• Problem requirements
For the data below, give again exactly the lines from the one containing "C3: 1nF (AOUT, VS) -> 1nF (AGND, AOUT)" through the one containing "R6: 47k (AGND, VS) -> 47k (AGND, RUN2)", both ends included, and no others.

• Data supplied
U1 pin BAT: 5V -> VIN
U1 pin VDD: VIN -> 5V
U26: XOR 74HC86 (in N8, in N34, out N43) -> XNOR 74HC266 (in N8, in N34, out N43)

* * *

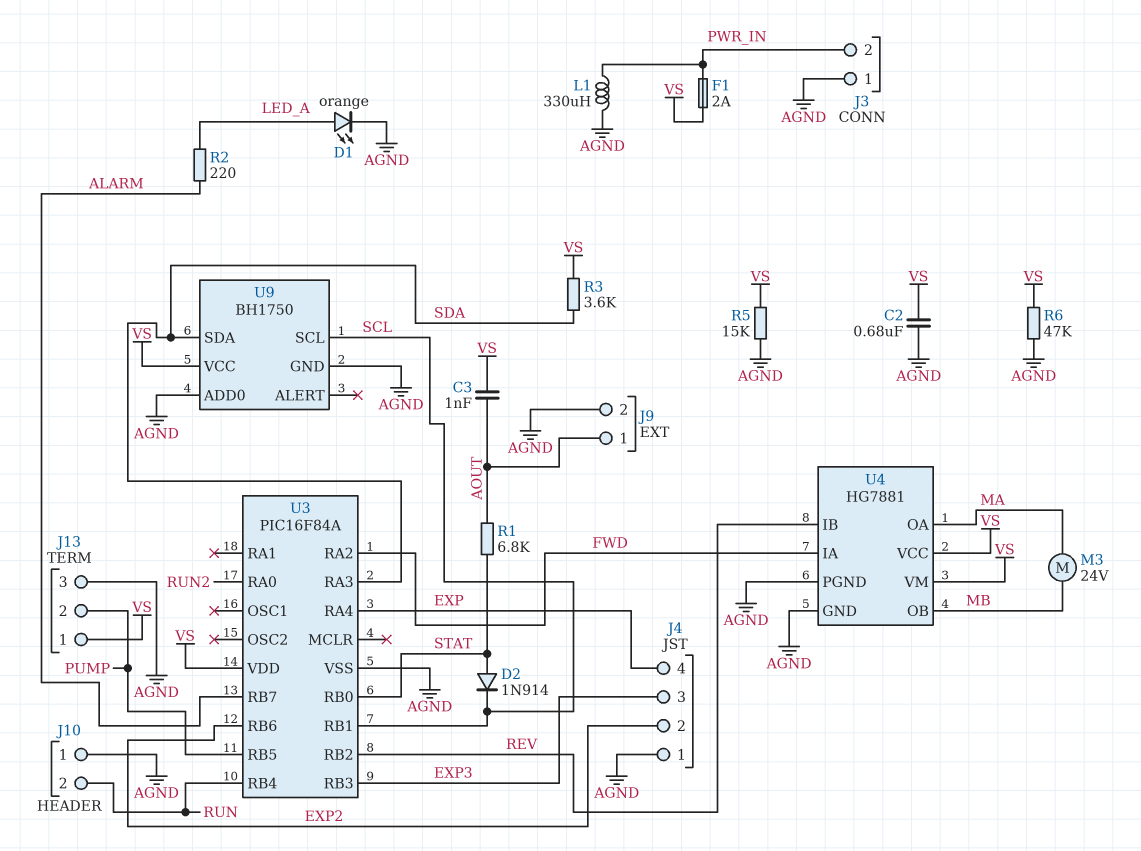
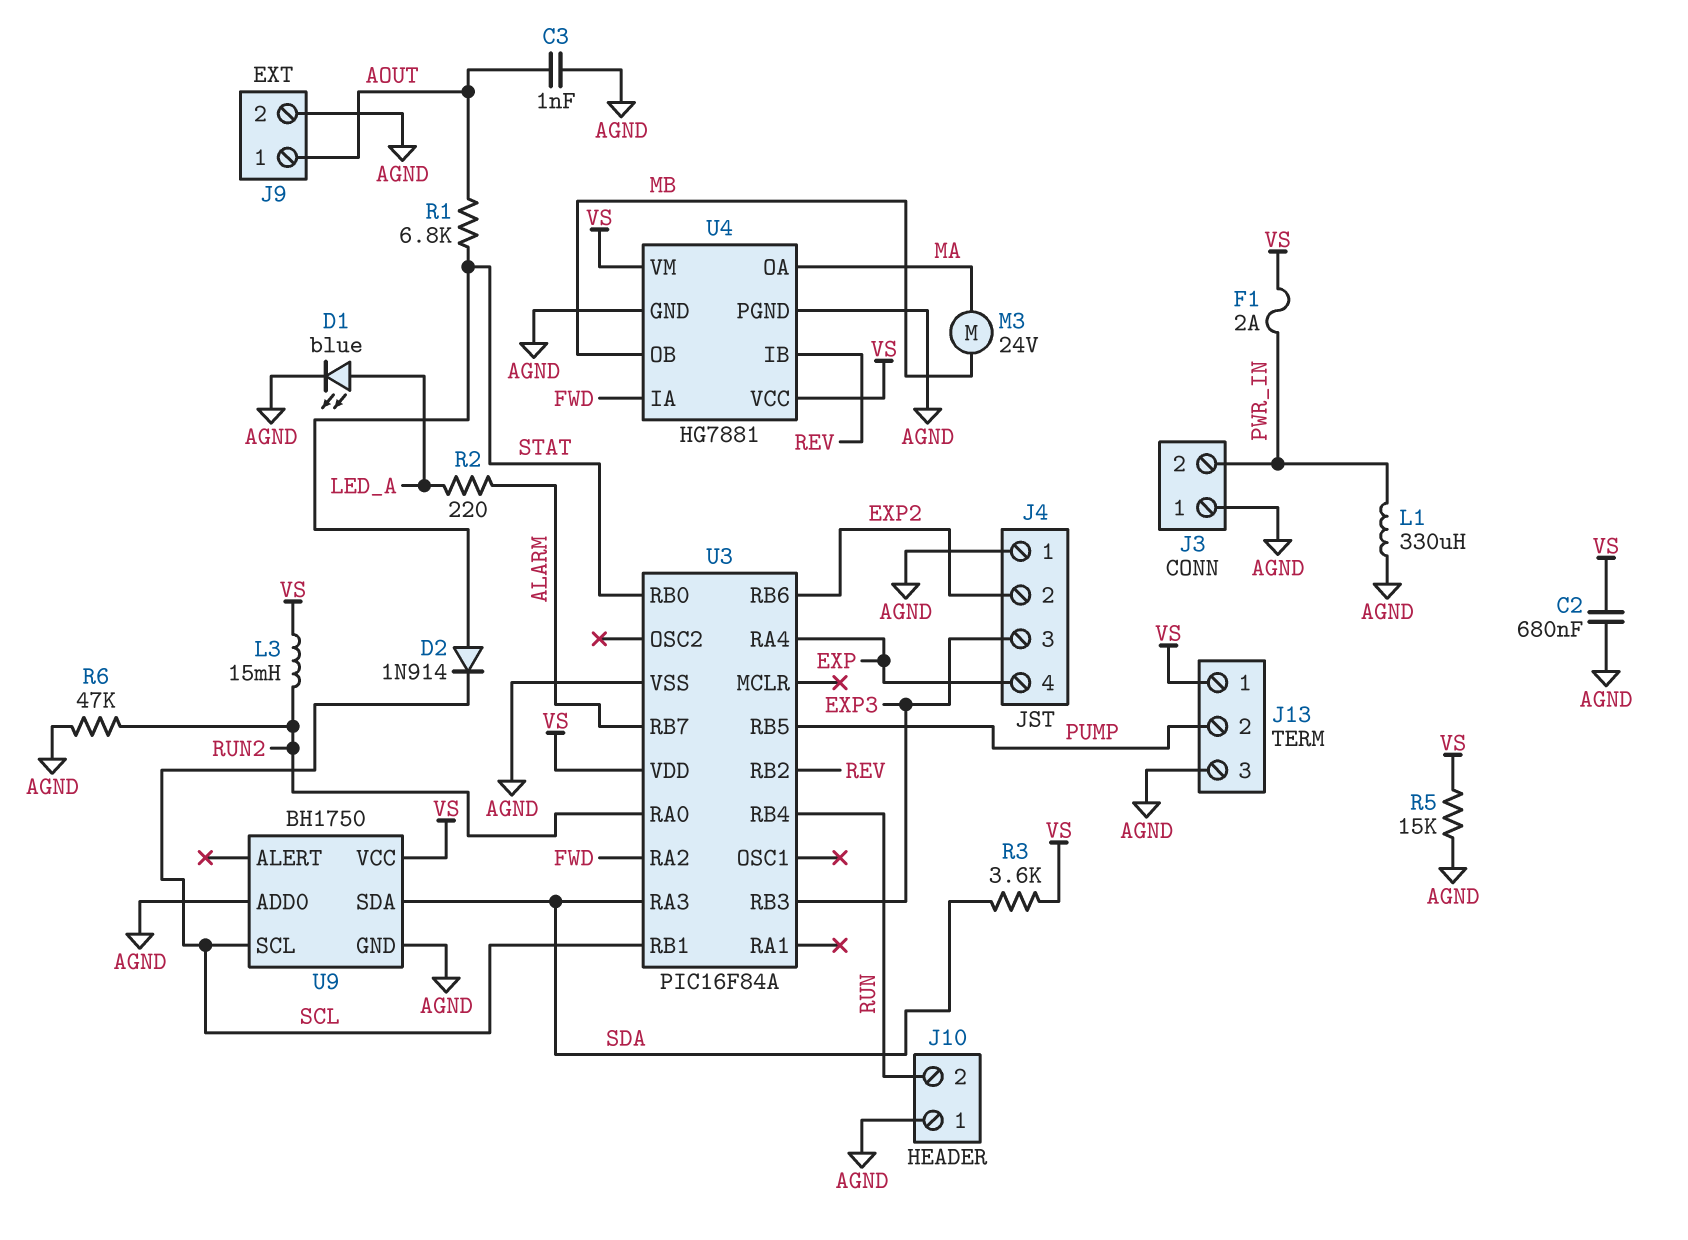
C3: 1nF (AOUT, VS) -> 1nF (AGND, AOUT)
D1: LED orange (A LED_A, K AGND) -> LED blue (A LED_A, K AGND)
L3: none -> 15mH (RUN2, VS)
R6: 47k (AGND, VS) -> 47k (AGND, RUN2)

* * *

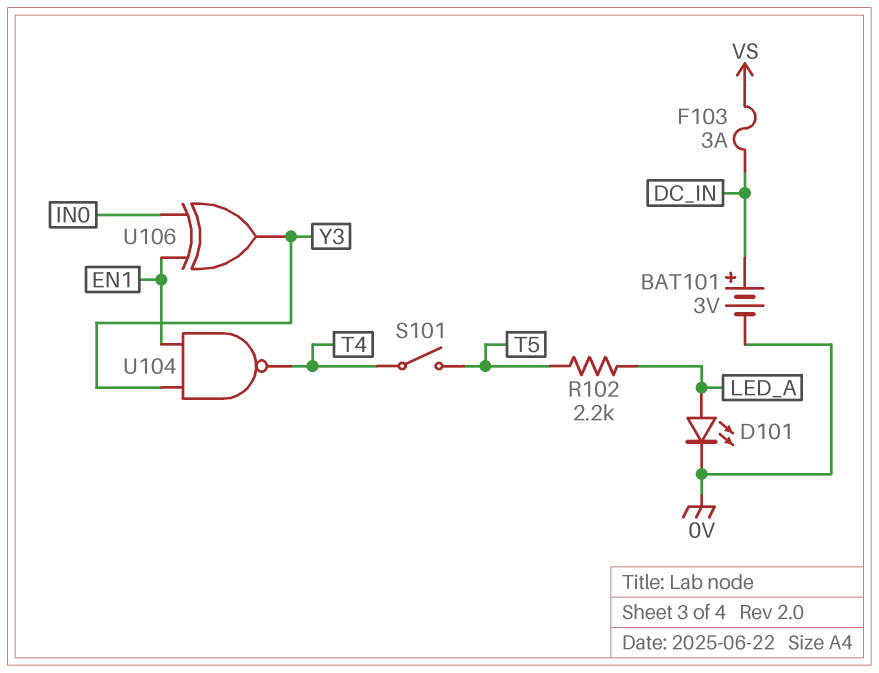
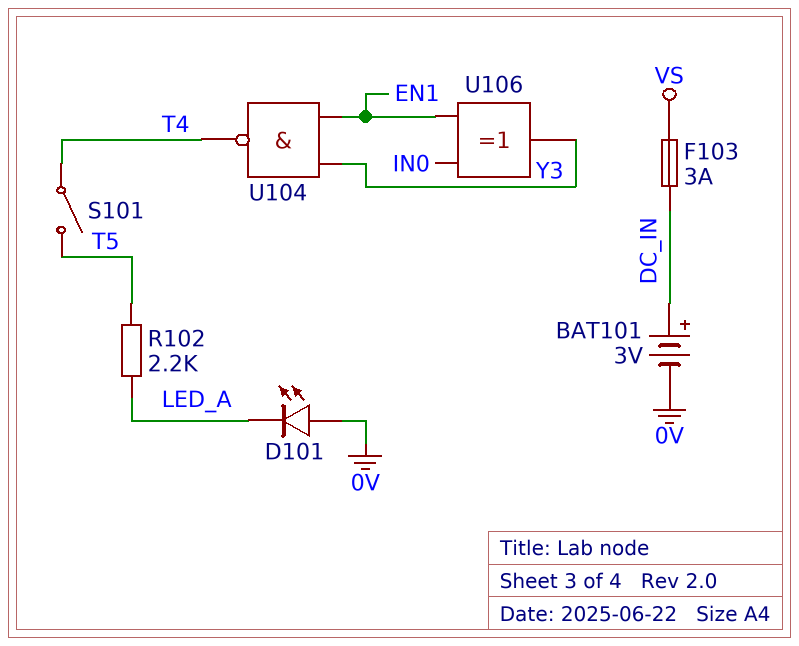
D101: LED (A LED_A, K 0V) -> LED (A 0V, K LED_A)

• Solution for this exercise
C3: 1nF (AOUT, VS) -> 1nF (AGND, AOUT)
D1: LED orange (A LED_A, K AGND) -> LED blue (A LED_A, K AGND)
L3: none -> 15mH (RUN2, VS)
R6: 47k (AGND, VS) -> 47k (AGND, RUN2)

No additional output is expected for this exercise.